● TASK DESCRIPTION: In the records that follow, find the line with "cyan triangle: (410, 403)"; from there, retype every line exactly through the line with "cyan line: (294, 296) -> (306, 424), moved", which also belongs to the answer.

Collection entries
=== Begin Enclosure ===

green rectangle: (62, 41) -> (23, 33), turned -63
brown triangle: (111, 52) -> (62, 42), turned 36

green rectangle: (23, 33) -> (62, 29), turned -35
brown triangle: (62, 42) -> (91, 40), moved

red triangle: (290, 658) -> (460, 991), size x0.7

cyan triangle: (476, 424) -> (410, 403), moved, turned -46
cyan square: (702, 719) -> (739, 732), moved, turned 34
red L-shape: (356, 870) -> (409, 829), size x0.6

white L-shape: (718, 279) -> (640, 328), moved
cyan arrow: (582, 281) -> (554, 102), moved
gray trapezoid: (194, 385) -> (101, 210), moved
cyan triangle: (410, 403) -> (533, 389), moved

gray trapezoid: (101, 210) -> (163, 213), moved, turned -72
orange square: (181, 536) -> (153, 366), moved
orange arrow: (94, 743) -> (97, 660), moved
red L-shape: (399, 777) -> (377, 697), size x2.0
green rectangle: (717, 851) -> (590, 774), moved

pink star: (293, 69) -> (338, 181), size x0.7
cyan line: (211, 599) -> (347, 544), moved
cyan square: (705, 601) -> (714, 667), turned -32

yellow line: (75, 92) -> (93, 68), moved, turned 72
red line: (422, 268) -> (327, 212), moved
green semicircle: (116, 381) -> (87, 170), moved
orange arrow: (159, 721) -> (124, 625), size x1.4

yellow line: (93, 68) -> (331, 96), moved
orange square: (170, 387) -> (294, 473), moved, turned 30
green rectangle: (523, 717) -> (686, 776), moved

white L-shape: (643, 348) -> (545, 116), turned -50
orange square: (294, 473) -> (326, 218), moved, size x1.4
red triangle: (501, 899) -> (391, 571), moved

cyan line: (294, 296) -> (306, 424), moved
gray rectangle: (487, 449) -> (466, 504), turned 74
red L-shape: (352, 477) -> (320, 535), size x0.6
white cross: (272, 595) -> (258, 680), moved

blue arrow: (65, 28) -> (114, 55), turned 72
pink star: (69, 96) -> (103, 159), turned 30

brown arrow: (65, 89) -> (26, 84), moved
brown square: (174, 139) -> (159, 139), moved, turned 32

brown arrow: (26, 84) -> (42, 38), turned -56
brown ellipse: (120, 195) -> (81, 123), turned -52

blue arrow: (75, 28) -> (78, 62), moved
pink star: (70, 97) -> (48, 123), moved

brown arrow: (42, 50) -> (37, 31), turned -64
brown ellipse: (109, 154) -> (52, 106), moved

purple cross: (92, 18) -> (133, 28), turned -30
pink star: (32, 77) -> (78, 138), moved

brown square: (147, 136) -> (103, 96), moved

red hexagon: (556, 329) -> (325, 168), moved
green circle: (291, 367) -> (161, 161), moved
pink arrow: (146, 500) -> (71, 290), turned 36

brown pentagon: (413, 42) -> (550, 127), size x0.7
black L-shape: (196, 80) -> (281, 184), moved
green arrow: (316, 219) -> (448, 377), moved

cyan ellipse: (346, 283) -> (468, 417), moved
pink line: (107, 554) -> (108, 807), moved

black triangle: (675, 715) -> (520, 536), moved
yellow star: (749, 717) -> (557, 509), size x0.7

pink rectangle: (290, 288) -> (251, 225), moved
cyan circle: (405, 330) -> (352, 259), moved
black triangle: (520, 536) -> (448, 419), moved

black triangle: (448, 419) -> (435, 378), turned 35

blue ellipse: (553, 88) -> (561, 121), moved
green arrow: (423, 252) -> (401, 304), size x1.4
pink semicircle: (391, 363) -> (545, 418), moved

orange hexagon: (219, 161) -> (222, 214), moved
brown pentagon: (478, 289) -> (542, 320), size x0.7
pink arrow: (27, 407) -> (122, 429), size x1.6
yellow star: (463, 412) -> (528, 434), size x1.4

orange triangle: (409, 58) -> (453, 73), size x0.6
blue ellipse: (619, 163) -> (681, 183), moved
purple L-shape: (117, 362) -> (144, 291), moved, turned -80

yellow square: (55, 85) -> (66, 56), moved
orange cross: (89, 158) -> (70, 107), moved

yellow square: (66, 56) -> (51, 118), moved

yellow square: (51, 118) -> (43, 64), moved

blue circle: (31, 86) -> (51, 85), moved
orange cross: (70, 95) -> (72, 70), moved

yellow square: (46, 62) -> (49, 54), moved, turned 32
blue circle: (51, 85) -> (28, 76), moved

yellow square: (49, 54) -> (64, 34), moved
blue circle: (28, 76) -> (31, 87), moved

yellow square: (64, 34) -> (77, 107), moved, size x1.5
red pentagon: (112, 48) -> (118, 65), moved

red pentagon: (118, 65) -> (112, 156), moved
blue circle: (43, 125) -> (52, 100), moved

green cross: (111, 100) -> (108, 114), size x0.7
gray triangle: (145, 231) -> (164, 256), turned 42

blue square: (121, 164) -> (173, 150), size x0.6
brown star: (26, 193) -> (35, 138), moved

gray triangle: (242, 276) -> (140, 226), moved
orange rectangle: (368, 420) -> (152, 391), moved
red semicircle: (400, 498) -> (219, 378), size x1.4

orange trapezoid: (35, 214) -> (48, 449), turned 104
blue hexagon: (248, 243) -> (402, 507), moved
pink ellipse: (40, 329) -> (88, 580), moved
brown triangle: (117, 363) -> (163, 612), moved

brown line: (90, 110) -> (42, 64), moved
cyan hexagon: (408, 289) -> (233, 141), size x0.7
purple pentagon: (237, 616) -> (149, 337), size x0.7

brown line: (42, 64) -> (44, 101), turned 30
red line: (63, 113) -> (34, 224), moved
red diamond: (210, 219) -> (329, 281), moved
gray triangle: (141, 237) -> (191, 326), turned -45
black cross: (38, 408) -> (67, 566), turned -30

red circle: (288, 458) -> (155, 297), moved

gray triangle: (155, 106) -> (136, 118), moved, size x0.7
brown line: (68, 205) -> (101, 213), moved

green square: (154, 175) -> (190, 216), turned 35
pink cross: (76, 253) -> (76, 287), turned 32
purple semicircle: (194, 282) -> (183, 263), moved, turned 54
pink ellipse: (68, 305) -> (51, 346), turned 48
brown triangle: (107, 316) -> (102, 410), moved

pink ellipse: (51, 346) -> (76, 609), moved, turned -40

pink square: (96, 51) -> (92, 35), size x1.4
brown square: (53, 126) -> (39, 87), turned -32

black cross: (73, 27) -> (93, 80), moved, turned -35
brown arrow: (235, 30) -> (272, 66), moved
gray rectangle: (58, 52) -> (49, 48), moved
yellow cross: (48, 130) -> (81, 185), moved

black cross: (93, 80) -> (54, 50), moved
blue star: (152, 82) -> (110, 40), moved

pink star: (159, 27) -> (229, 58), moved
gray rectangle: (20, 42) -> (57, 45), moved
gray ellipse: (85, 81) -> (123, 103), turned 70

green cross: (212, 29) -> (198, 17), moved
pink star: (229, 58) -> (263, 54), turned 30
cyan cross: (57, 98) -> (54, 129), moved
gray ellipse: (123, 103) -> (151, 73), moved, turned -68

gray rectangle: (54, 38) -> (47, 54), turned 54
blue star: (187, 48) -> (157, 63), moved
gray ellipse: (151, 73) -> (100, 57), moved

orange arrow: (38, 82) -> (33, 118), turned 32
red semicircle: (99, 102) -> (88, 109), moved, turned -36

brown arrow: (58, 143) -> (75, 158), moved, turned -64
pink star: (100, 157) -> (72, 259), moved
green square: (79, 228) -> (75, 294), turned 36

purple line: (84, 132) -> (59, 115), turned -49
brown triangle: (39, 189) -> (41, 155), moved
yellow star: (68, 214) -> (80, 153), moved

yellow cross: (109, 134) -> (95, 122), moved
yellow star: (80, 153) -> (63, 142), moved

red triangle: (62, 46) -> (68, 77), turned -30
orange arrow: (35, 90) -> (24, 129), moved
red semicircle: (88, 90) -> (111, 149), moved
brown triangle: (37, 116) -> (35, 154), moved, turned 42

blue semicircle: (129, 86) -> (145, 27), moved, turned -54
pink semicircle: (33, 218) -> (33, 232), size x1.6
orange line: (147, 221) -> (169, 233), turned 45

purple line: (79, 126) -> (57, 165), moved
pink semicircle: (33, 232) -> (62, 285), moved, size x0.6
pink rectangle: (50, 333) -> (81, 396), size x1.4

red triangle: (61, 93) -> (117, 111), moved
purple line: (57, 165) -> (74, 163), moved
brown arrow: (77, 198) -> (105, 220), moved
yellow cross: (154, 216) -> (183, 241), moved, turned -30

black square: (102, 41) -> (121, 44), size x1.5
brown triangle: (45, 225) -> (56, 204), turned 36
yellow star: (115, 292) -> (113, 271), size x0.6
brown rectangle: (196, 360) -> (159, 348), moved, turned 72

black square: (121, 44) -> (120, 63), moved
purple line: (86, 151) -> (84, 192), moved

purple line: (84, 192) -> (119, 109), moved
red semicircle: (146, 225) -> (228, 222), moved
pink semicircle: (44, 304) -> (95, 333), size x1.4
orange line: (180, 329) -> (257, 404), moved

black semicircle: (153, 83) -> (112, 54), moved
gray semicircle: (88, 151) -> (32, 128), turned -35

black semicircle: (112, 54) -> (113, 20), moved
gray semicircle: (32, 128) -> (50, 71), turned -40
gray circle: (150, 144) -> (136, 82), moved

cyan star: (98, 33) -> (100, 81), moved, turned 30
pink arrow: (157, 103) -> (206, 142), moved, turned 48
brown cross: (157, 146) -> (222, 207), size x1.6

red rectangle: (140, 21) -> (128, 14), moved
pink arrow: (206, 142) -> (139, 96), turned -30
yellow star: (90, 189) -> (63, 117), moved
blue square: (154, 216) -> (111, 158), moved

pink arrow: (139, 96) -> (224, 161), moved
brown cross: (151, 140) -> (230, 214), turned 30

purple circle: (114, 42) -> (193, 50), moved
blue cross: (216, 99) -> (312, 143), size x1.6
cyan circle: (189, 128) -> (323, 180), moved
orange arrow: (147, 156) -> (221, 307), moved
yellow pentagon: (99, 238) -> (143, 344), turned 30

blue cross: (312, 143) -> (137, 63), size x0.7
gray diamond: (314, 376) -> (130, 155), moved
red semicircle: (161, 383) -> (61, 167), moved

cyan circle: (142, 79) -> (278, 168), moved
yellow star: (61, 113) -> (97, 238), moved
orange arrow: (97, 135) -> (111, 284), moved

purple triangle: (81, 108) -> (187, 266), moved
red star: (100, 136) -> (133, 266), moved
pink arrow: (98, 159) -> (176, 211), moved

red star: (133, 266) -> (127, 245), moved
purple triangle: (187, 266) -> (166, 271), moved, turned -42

=== End Enclosure ===

● ANSWER AREA:
cyan triangle: (410, 403) -> (533, 389), moved

gray trapezoid: (101, 210) -> (163, 213), moved, turned -72
orange square: (181, 536) -> (153, 366), moved
orange arrow: (94, 743) -> (97, 660), moved
red L-shape: (399, 777) -> (377, 697), size x2.0
green rectangle: (717, 851) -> (590, 774), moved

pink star: (293, 69) -> (338, 181), size x0.7
cyan line: (211, 599) -> (347, 544), moved
cyan square: (705, 601) -> (714, 667), turned -32

yellow line: (75, 92) -> (93, 68), moved, turned 72
red line: (422, 268) -> (327, 212), moved
green semicircle: (116, 381) -> (87, 170), moved
orange arrow: (159, 721) -> (124, 625), size x1.4

yellow line: (93, 68) -> (331, 96), moved
orange square: (170, 387) -> (294, 473), moved, turned 30
green rectangle: (523, 717) -> (686, 776), moved

white L-shape: (643, 348) -> (545, 116), turned -50
orange square: (294, 473) -> (326, 218), moved, size x1.4
red triangle: (501, 899) -> (391, 571), moved

cyan line: (294, 296) -> (306, 424), moved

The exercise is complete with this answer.